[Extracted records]
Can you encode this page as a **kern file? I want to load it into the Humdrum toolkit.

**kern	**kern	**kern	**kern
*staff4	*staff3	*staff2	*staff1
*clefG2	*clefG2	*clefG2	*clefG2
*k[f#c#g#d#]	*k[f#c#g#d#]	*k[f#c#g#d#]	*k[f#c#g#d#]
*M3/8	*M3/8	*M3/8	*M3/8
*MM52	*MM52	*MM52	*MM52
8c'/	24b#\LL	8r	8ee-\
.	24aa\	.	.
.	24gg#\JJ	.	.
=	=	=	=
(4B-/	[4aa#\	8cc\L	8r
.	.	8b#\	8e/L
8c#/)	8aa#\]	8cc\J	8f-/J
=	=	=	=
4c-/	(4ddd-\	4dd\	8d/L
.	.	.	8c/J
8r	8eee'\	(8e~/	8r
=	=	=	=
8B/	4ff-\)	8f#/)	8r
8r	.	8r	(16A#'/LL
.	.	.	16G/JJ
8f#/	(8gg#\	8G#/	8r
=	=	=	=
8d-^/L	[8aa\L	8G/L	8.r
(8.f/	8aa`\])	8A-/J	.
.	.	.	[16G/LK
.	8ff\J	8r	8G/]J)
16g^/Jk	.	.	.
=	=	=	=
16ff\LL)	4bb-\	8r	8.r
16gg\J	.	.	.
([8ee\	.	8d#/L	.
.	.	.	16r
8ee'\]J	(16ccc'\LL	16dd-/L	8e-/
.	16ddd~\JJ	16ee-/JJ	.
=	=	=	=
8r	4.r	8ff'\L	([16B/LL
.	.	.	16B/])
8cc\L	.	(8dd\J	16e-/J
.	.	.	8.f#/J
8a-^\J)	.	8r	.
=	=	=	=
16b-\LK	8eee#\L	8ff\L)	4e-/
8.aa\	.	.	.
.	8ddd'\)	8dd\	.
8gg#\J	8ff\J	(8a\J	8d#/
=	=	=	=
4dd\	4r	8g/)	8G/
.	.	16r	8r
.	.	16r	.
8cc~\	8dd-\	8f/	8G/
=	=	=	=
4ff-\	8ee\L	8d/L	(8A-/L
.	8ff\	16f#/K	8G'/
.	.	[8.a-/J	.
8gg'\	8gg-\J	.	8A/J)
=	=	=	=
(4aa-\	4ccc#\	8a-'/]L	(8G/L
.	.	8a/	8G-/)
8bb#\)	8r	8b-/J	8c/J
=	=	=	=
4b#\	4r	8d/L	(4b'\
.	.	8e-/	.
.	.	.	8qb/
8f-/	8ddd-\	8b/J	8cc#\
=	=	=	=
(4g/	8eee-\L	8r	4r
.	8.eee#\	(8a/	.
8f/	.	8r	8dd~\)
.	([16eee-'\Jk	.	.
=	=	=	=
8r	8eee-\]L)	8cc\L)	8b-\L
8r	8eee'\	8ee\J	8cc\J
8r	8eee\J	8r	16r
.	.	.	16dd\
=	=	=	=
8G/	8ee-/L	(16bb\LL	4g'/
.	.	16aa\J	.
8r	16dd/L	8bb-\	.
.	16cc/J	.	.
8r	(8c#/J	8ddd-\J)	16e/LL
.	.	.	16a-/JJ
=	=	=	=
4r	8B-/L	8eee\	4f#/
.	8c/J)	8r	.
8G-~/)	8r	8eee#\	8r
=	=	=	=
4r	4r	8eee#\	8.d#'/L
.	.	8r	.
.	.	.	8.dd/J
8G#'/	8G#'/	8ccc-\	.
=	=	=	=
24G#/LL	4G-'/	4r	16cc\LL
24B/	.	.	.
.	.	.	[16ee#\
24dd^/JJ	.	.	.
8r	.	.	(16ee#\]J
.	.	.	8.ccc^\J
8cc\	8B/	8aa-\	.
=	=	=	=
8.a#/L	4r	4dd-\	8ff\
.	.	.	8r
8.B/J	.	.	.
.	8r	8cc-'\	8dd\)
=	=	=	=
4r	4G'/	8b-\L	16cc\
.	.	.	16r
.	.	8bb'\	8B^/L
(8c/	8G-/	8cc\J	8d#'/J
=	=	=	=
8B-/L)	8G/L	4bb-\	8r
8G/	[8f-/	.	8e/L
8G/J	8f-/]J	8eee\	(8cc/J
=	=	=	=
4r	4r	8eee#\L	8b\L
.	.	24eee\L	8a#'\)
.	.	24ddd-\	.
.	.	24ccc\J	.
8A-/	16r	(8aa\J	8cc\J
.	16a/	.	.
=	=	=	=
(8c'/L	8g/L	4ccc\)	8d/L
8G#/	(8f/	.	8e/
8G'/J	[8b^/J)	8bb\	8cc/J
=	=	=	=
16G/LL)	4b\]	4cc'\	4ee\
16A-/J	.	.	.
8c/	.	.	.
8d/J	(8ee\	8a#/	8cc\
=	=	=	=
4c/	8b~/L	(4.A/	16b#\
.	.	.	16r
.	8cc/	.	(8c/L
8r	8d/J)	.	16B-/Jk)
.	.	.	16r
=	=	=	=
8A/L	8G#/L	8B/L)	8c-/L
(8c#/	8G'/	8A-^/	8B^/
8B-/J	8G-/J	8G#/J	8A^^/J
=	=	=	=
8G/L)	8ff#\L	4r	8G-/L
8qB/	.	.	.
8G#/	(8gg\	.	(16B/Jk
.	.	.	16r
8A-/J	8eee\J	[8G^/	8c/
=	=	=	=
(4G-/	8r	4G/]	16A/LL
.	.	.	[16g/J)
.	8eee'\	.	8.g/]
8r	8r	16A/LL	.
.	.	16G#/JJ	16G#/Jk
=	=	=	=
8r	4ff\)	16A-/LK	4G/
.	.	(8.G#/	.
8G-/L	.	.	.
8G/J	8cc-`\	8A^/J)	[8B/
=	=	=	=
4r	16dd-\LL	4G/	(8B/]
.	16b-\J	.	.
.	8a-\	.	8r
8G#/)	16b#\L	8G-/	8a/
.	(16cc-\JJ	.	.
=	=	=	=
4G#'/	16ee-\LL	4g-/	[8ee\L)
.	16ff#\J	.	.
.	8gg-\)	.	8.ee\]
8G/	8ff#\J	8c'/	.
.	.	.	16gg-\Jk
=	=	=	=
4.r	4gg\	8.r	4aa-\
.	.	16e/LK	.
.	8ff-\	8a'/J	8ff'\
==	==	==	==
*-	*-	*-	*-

(WRITTEN TASK): Determine how many lines in the records contain the string "kern". Give only the number.

(RESULT OF THE EXERCISE): 2